» Task to complete: Among the entries below, find the line with "U2: NAND (in" and the line with "TP3: none -> test point (SIG10)". Return exactly those lines and every line between them, but no pictures.

□ □ □

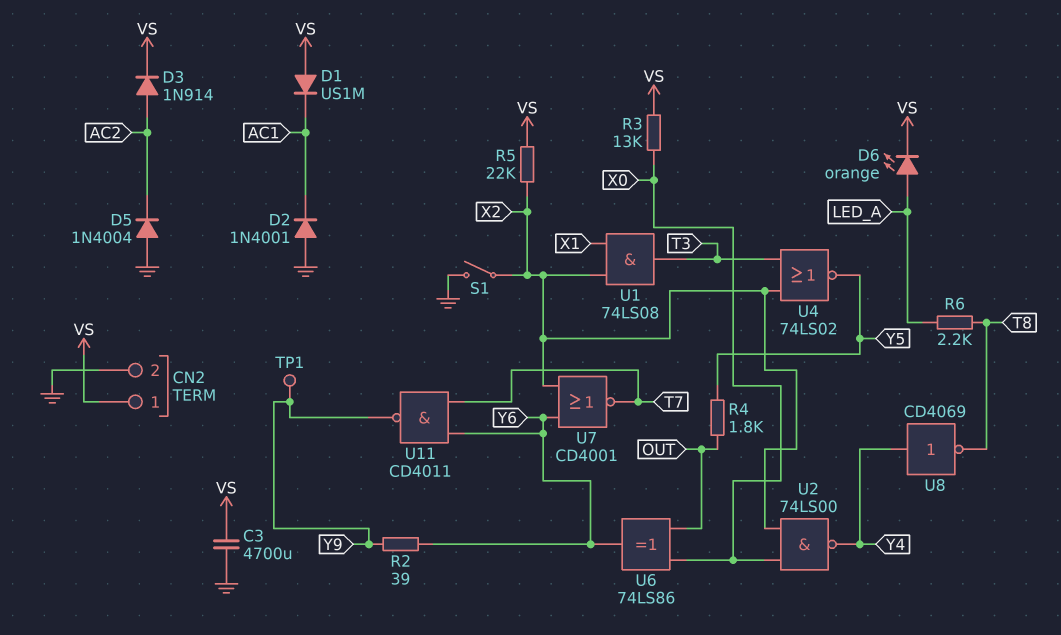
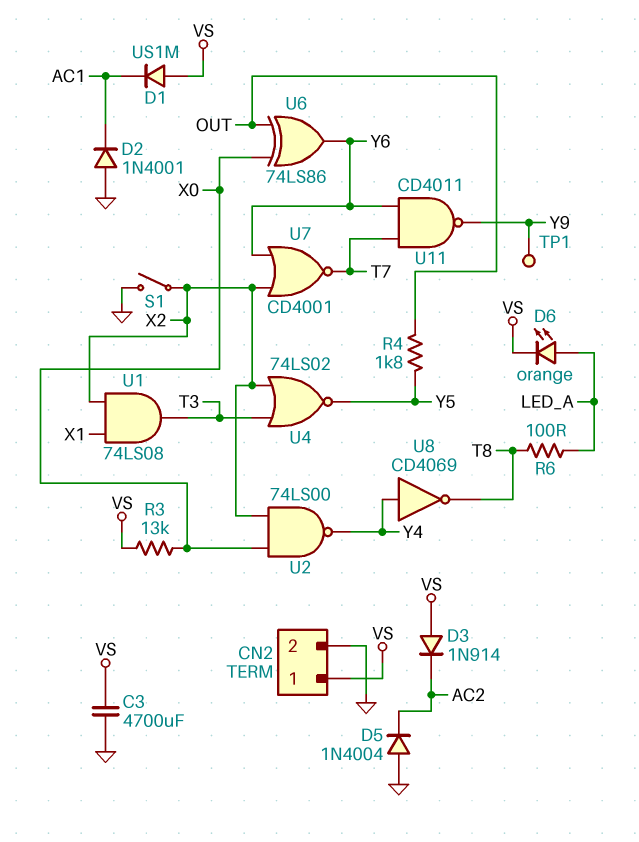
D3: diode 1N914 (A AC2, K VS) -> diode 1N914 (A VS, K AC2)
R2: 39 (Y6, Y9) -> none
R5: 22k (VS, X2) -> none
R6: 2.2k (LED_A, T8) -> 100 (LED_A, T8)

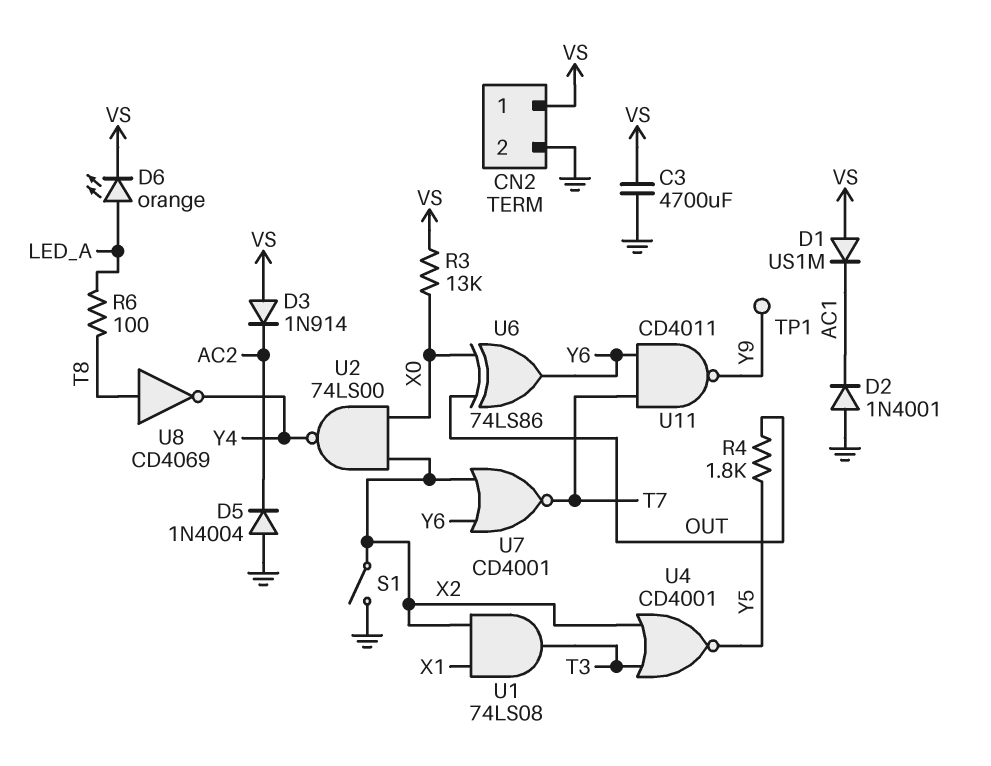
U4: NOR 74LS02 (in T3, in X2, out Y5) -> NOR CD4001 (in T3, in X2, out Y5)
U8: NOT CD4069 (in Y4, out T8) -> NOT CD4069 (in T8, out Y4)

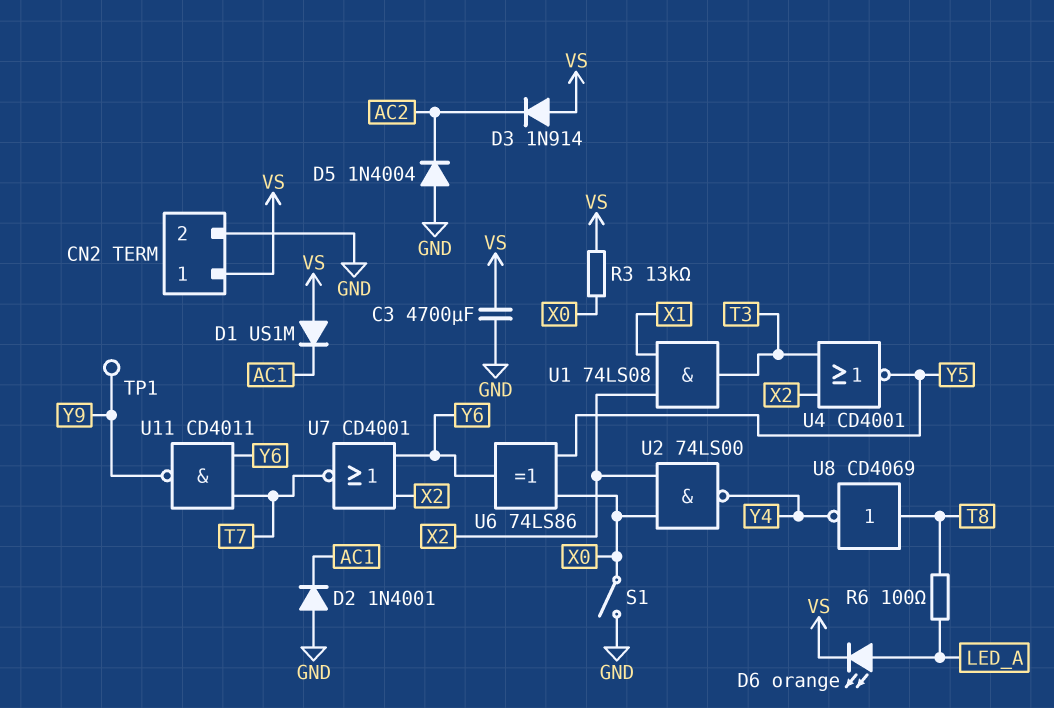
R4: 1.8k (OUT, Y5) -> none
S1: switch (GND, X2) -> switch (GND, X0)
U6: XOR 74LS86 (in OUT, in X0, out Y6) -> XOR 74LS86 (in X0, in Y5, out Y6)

□ □ □

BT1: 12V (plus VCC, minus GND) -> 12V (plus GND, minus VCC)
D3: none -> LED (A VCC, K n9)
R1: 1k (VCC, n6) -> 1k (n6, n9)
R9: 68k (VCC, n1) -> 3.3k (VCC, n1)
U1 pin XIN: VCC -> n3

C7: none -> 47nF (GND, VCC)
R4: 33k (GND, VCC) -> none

□ □ □

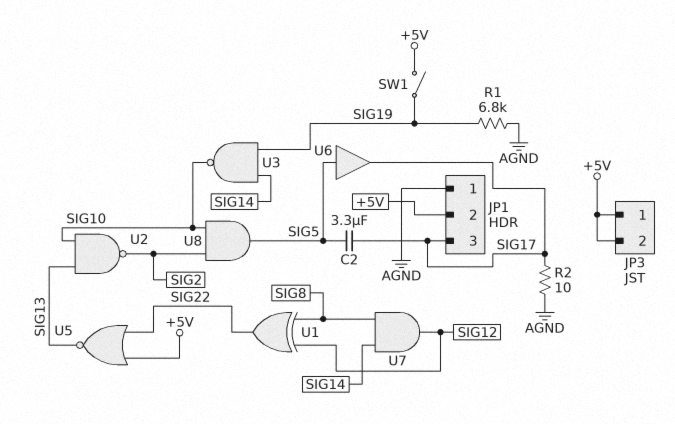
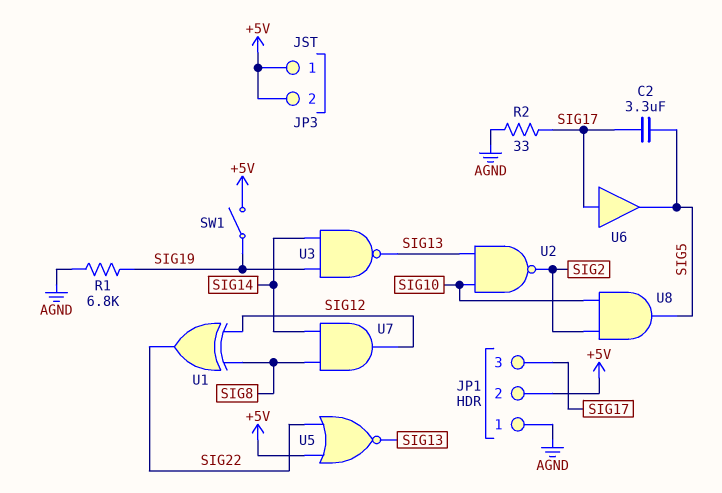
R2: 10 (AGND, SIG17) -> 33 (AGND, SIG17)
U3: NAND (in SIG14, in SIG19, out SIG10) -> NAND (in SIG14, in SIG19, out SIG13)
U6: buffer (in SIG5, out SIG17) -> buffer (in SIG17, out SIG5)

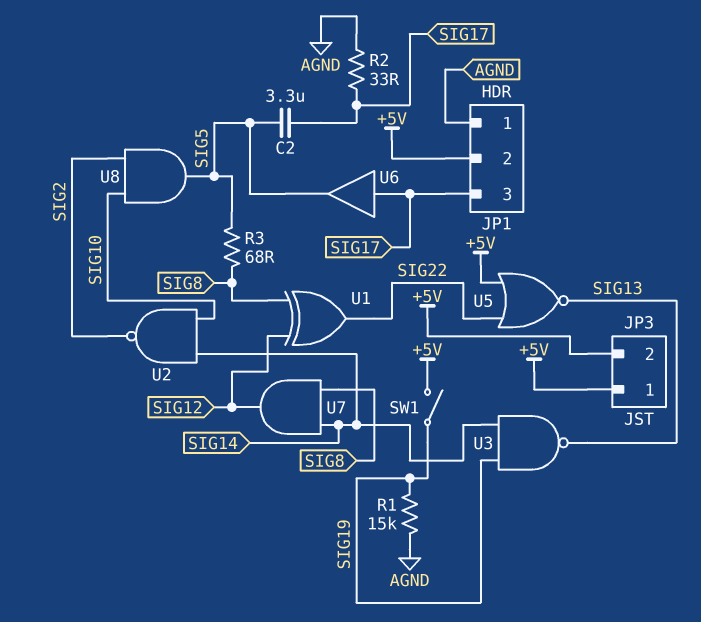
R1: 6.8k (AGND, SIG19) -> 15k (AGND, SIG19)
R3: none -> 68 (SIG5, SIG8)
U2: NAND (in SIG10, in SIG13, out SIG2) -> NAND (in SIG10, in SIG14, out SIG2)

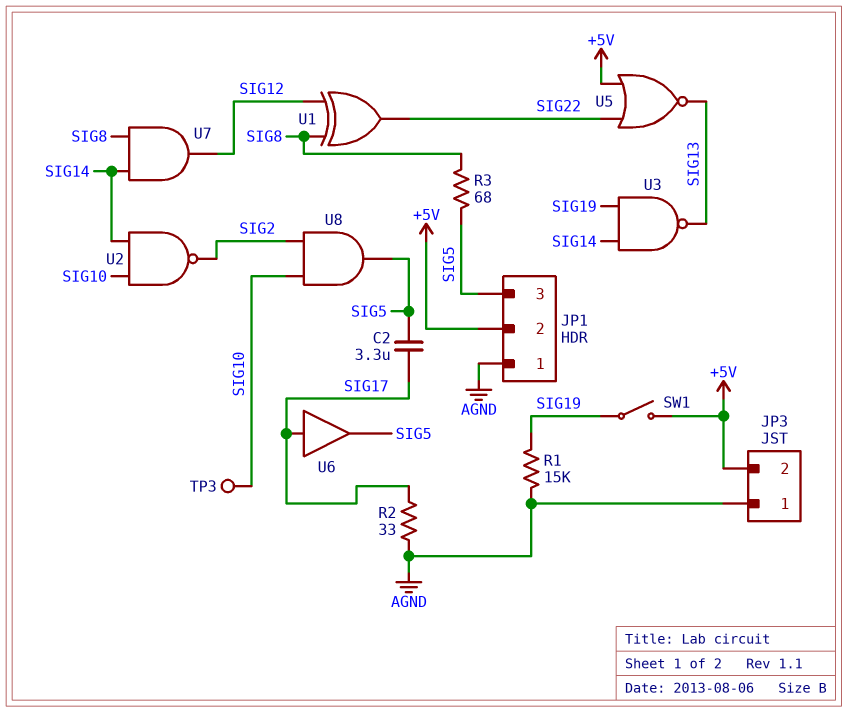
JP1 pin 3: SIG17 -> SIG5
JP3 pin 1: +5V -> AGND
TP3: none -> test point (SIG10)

□ □ □

» Result for this task:
U2: NAND (in SIG10, in SIG13, out SIG2) -> NAND (in SIG10, in SIG14, out SIG2)

JP1 pin 3: SIG17 -> SIG5
JP3 pin 1: +5V -> AGND
TP3: none -> test point (SIG10)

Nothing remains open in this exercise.